• _Exercise data_:
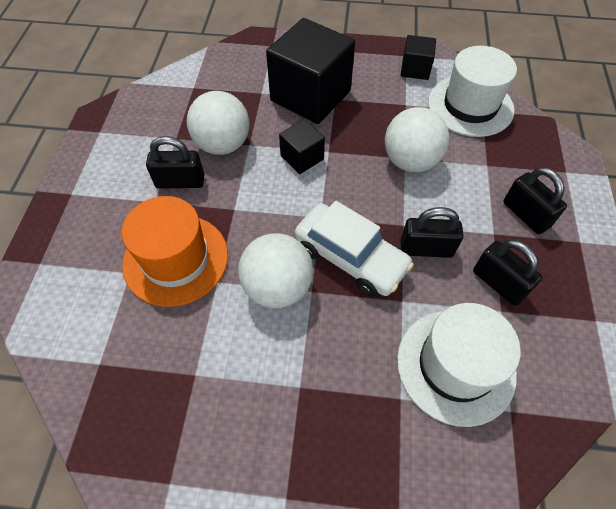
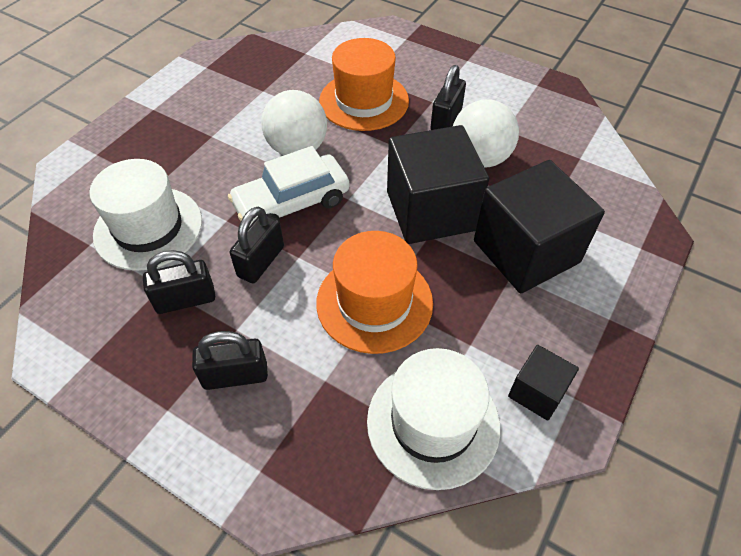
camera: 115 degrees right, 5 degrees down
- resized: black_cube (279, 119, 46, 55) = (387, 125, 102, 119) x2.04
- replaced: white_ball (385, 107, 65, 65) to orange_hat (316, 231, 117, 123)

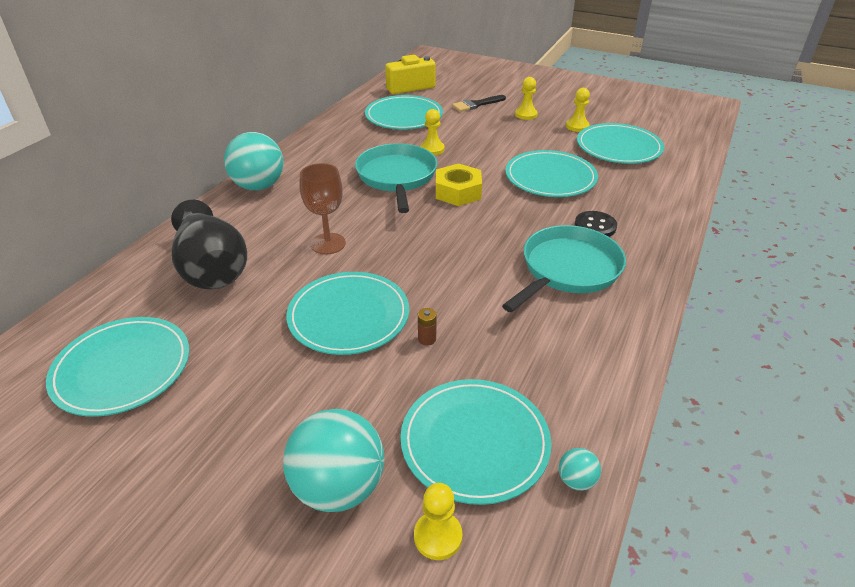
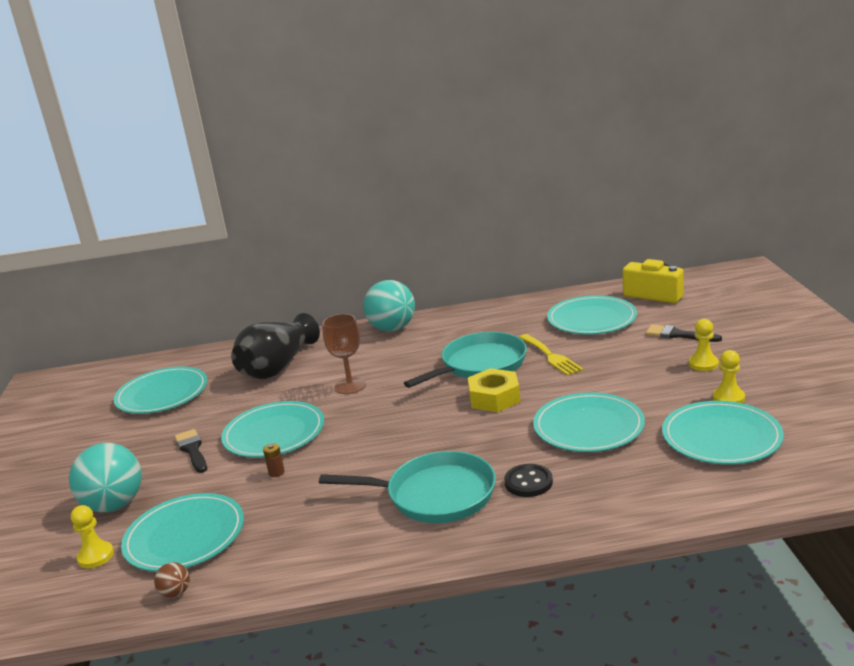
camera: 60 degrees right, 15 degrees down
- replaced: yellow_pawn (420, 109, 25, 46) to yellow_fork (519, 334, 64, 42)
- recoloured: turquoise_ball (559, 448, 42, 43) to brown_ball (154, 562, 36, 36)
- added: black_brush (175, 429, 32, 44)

* * *

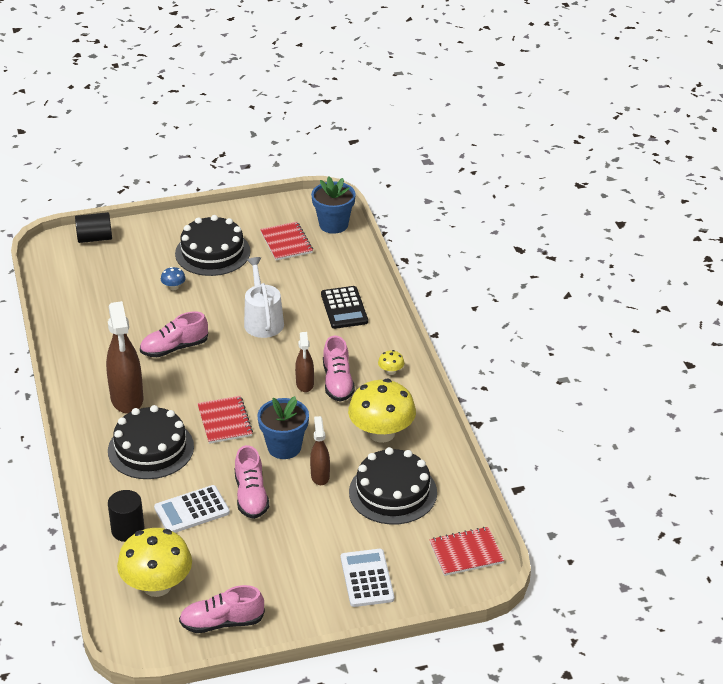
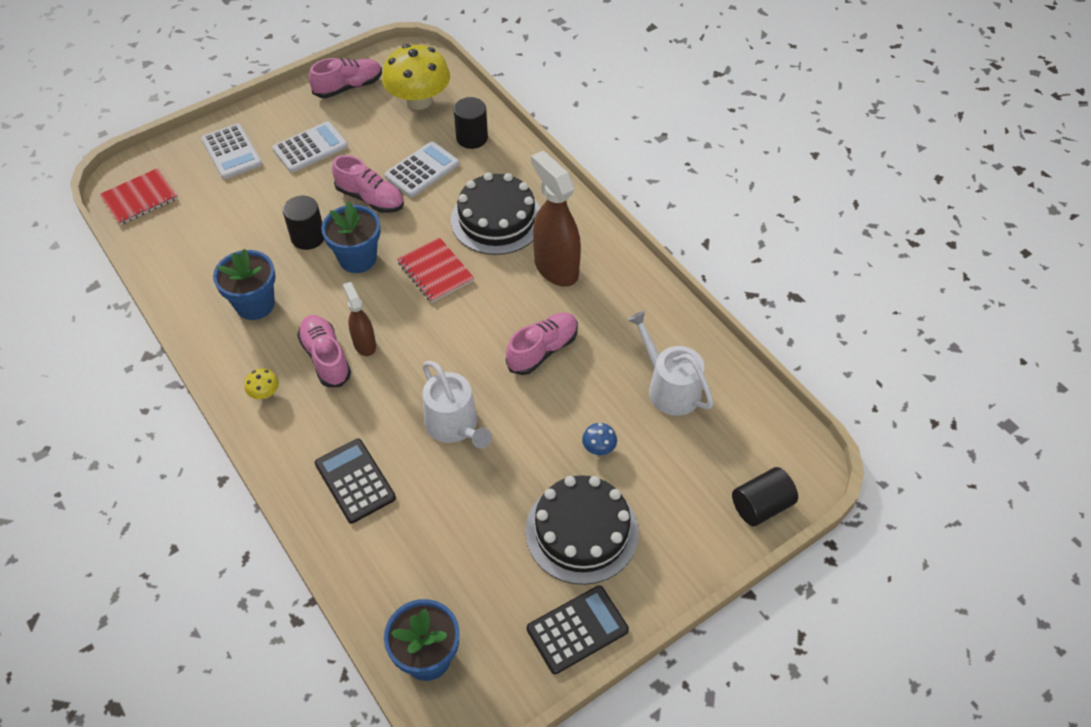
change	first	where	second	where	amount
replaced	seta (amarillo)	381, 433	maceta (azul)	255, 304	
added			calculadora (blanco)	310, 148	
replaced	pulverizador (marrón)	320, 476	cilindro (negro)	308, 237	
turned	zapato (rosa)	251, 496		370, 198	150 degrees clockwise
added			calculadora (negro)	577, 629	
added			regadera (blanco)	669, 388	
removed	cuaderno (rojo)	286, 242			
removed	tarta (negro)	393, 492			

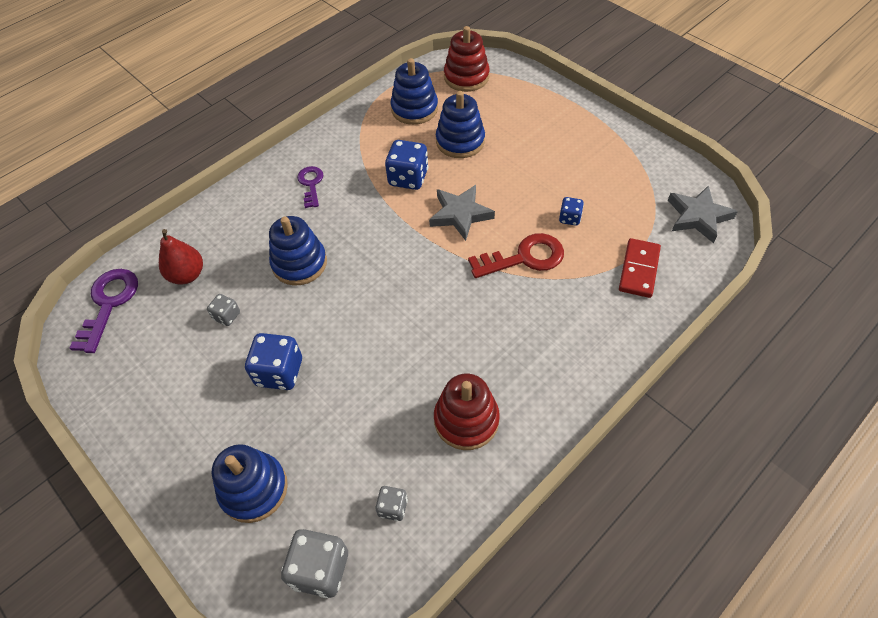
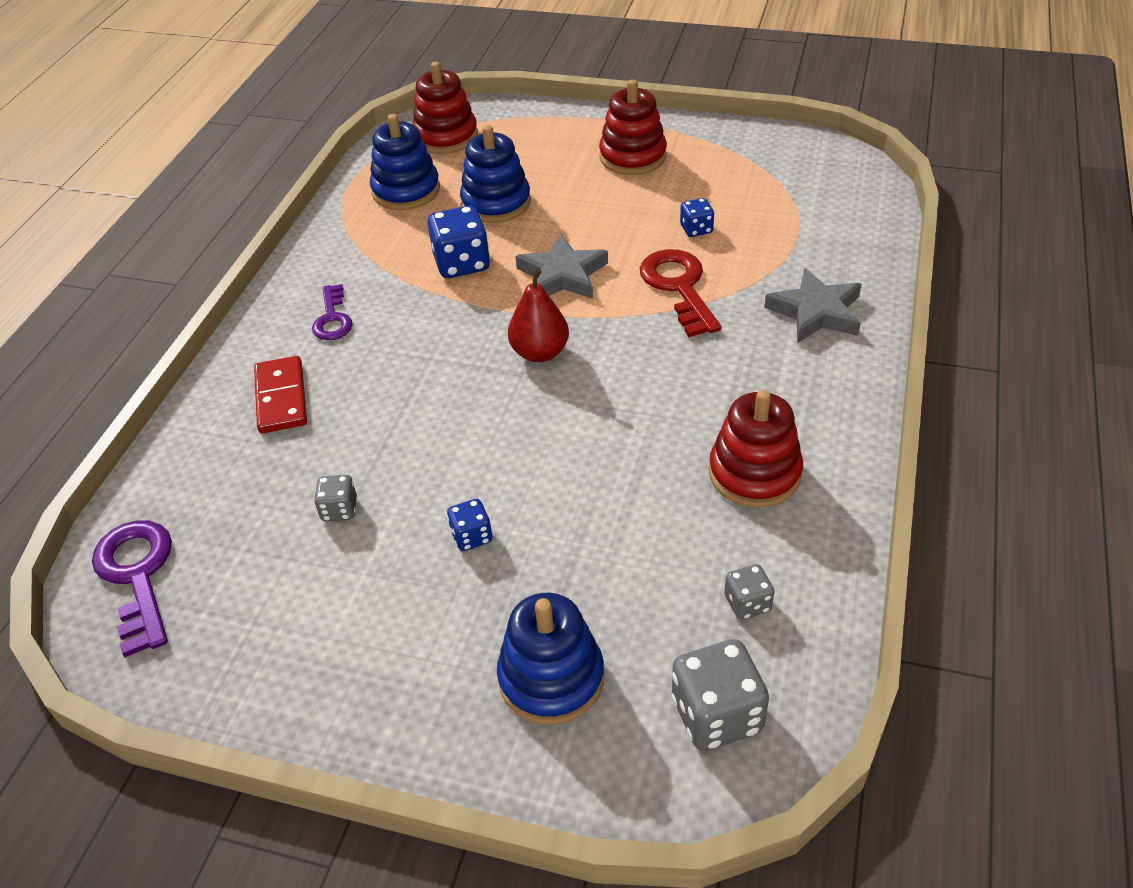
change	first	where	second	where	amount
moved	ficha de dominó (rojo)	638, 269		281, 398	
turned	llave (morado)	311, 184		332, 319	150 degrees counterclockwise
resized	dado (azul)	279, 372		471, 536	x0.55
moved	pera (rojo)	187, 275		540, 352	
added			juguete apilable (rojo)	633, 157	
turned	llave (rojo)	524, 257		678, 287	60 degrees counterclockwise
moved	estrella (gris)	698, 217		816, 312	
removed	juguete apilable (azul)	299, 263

• _Problem requirements_: Across the material, how many lines contain the word "calculadora"? Only the number is wanted.

• _Answer space_: 2